§ **Extracted data**
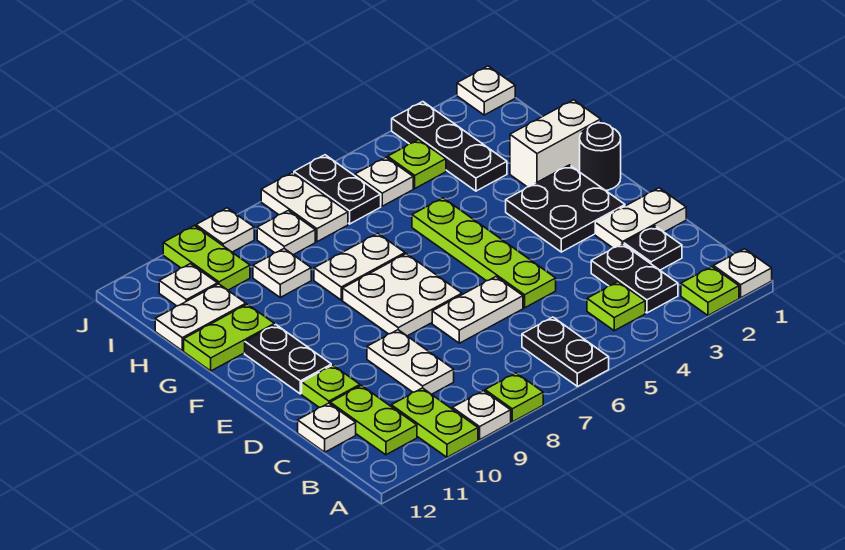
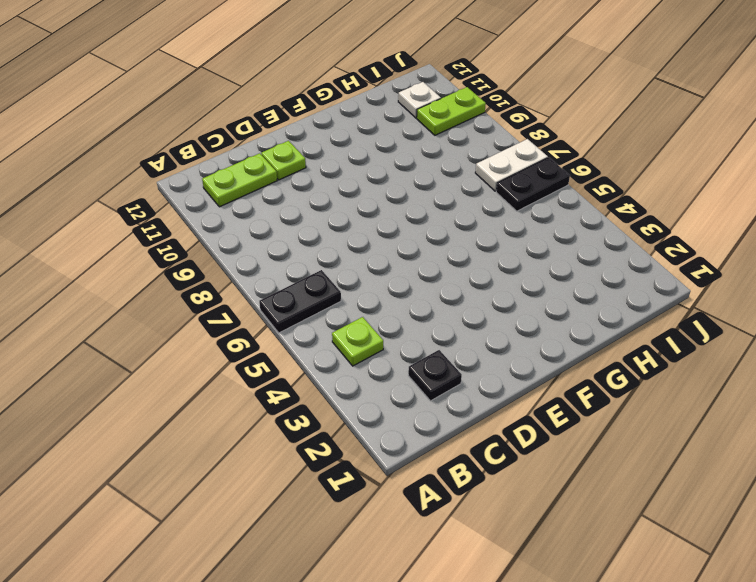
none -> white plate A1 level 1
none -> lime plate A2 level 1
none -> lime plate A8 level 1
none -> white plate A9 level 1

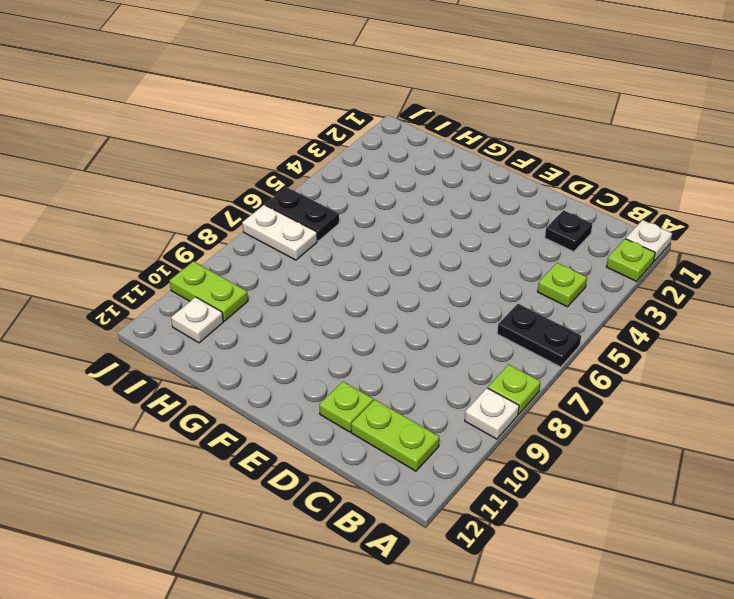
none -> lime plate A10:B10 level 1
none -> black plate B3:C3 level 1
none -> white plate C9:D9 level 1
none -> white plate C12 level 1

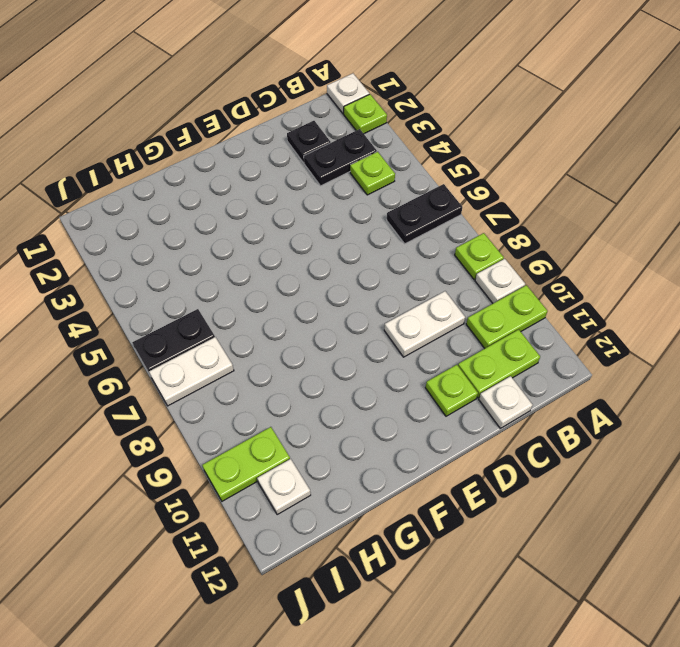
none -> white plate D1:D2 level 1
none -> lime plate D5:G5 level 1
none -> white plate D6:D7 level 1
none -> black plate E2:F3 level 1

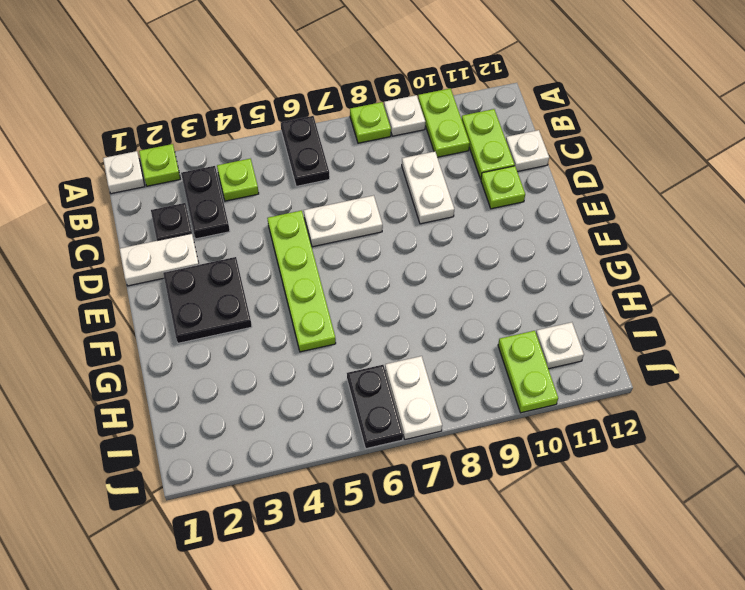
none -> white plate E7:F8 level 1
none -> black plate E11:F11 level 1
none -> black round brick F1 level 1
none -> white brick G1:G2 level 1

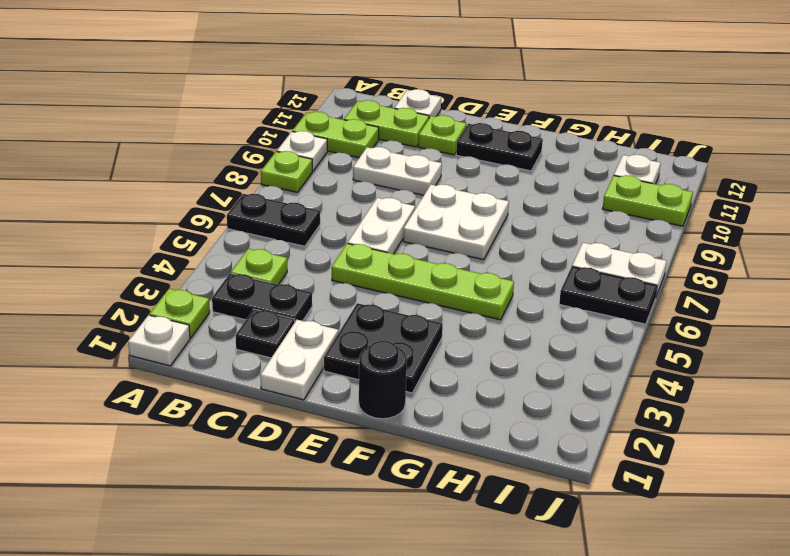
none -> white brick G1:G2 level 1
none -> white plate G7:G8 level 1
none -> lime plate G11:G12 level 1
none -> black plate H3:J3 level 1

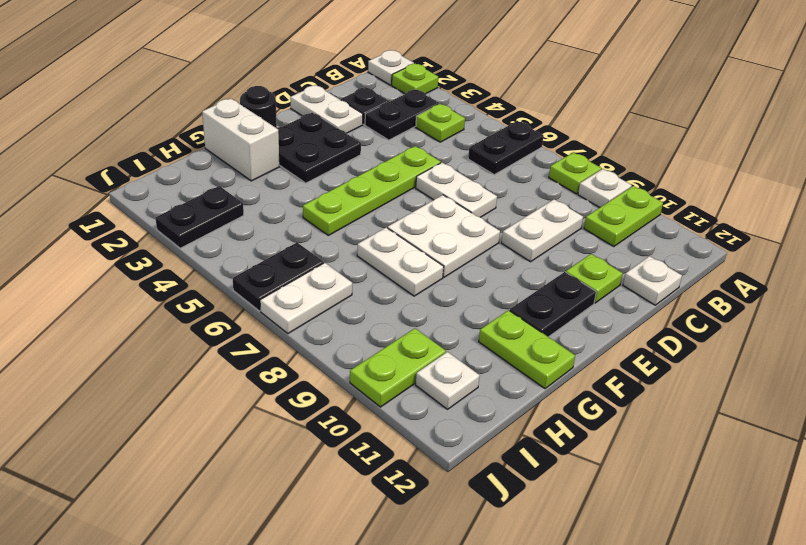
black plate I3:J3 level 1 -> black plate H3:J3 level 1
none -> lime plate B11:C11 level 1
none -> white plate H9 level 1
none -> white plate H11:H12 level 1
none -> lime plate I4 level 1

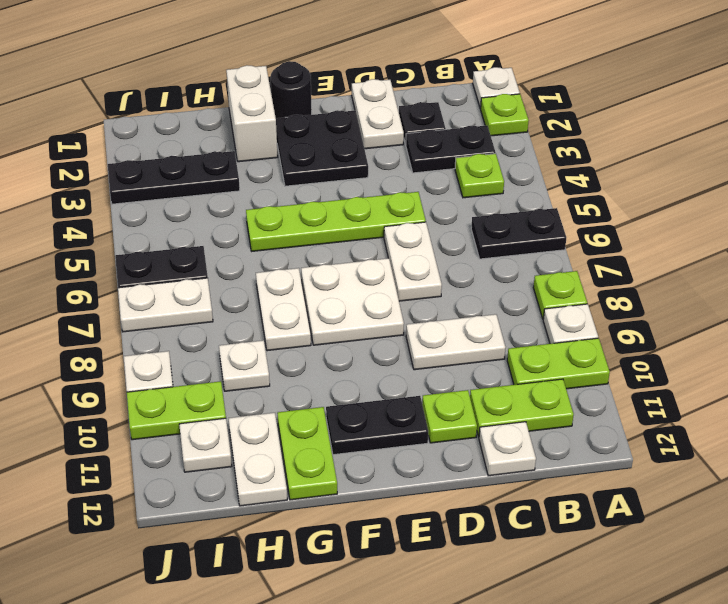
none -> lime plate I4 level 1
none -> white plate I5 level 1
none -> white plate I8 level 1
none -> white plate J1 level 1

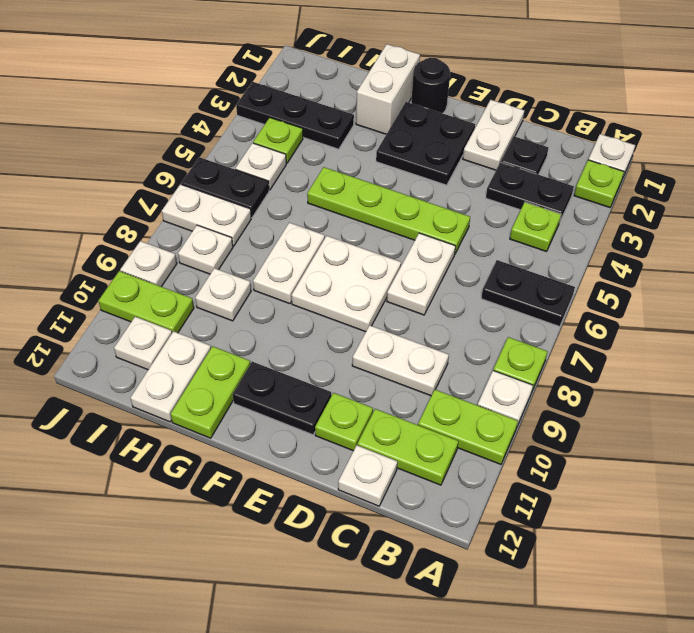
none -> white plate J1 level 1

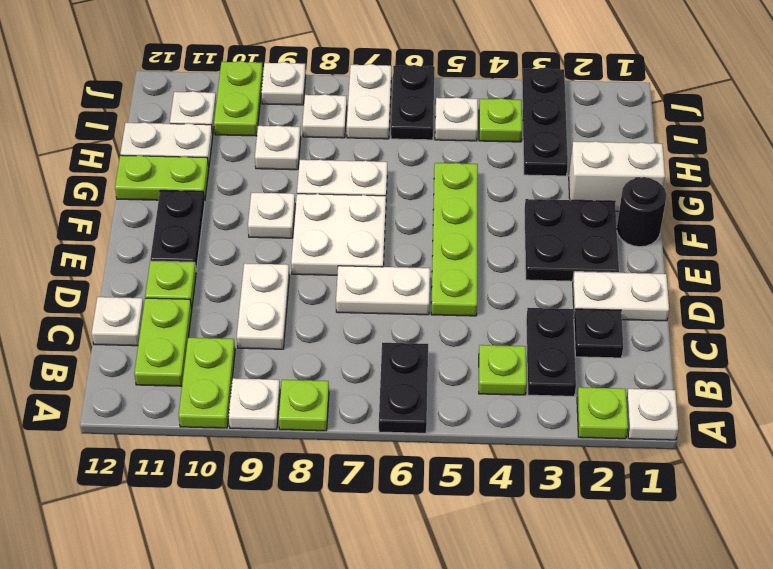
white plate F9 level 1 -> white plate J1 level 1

§ **Problem details**
A word-for-word repeat of the lines from the line with "none -> black plate B3:C3 level 1" to the last line of the data, both ends included and pictures left out, is all that should appear.

§ **Task answer**
none -> black plate B3:C3 level 1
none -> white plate C9:D9 level 1
none -> white plate C12 level 1

none -> white plate D1:D2 level 1
none -> lime plate D5:G5 level 1
none -> white plate D6:D7 level 1
none -> black plate E2:F3 level 1

none -> white plate E7:F8 level 1
none -> black plate E11:F11 level 1
none -> black round brick F1 level 1
none -> white brick G1:G2 level 1

none -> white brick G1:G2 level 1
none -> white plate G7:G8 level 1
none -> lime plate G11:G12 level 1
none -> black plate H3:J3 level 1

black plate I3:J3 level 1 -> black plate H3:J3 level 1
none -> lime plate B11:C11 level 1
none -> white plate H9 level 1
none -> white plate H11:H12 level 1
none -> lime plate I4 level 1

none -> lime plate I4 level 1
none -> white plate I5 level 1
none -> white plate I8 level 1
none -> white plate J1 level 1

none -> white plate J1 level 1

white plate F9 level 1 -> white plate J1 level 1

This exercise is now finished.